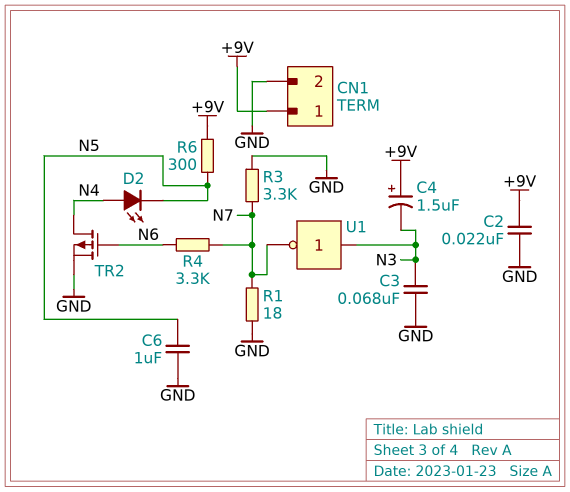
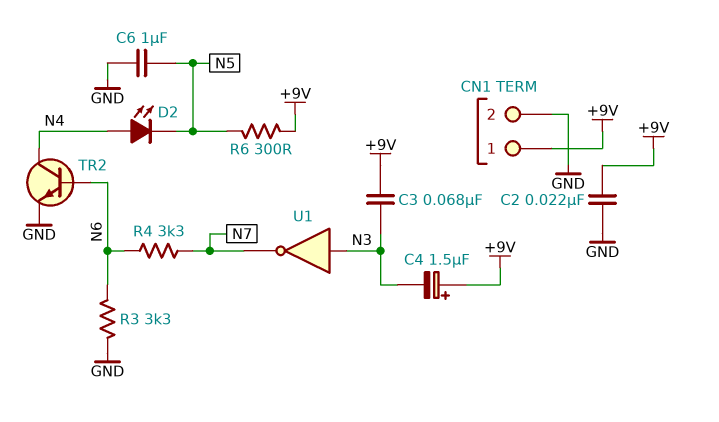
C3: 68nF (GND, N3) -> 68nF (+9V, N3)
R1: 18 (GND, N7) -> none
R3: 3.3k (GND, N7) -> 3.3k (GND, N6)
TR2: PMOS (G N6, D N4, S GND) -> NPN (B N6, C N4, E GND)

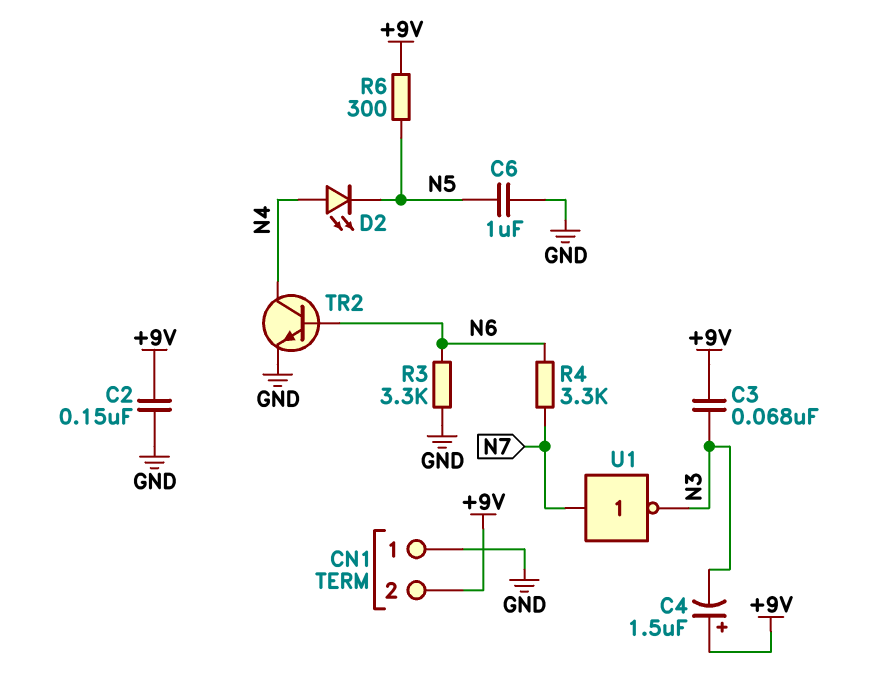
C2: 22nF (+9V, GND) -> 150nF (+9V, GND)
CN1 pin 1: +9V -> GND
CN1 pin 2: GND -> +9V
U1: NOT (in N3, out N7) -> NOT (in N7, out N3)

::::::::

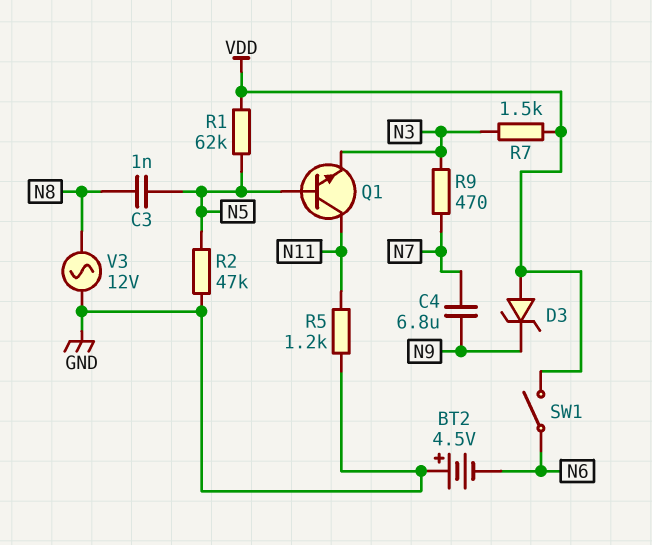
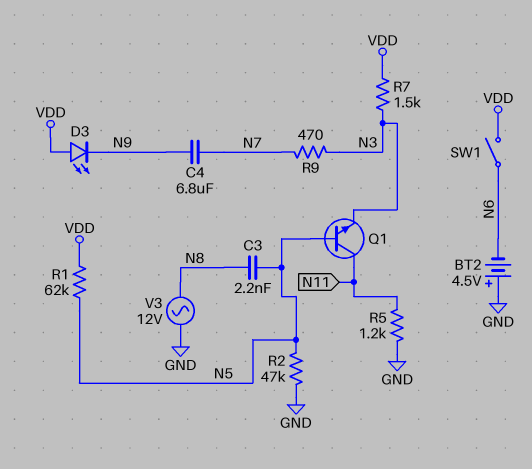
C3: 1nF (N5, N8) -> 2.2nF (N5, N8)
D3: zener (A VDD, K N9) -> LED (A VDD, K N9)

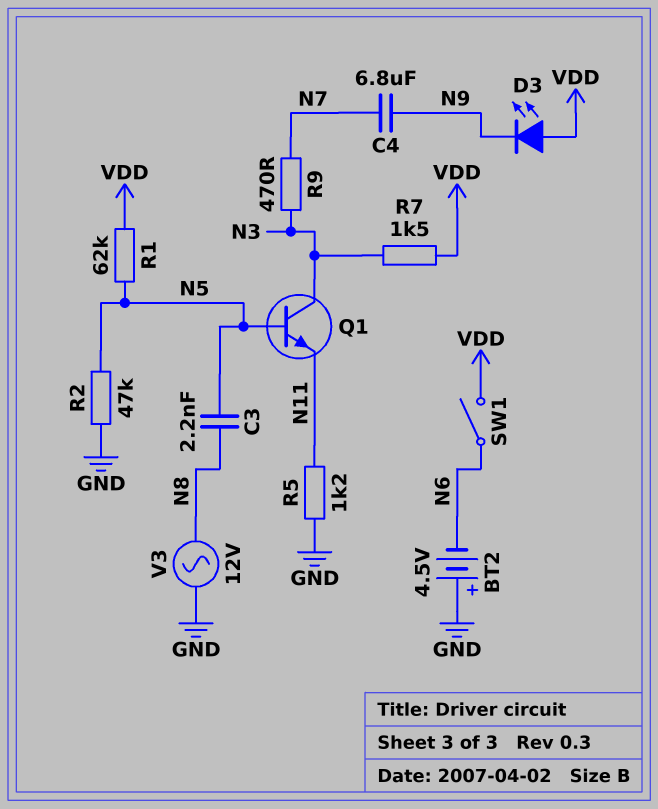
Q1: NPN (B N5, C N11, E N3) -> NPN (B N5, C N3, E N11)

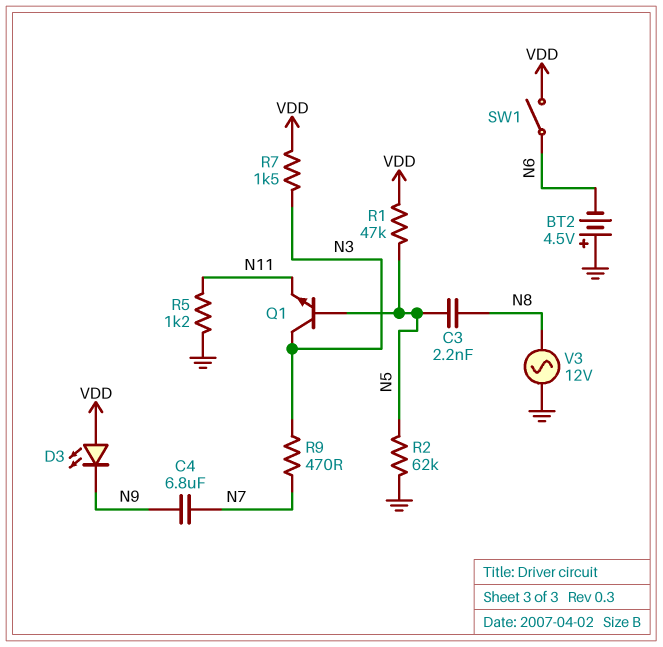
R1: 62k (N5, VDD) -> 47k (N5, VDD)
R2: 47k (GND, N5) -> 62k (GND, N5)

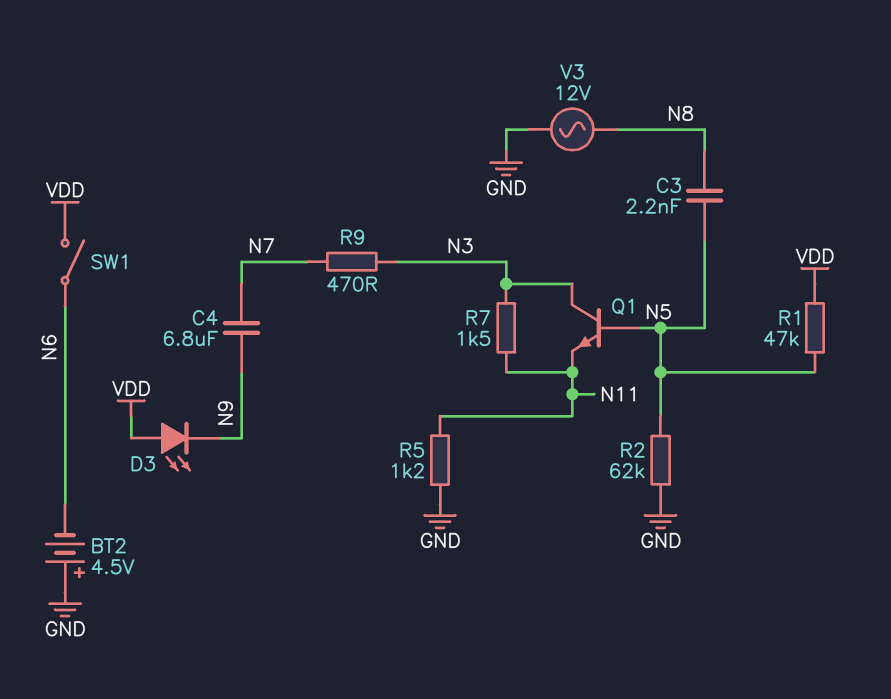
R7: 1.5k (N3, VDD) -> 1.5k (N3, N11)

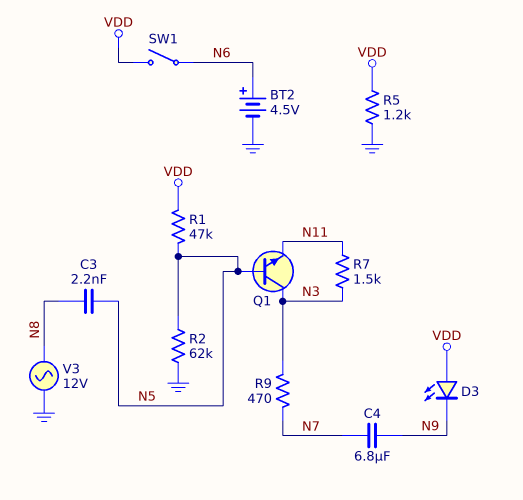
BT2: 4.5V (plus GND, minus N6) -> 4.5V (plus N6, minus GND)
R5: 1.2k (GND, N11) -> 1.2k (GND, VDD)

::::::::

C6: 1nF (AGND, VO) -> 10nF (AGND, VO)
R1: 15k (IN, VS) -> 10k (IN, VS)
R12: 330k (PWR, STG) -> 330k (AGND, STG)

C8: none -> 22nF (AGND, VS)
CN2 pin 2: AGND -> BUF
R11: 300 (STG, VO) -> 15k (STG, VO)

::::::::

> _EXERCISE INSTRUCTIONS_
State in a single number how many lines in the data include the word "AGND".

> _OUTPUT_
4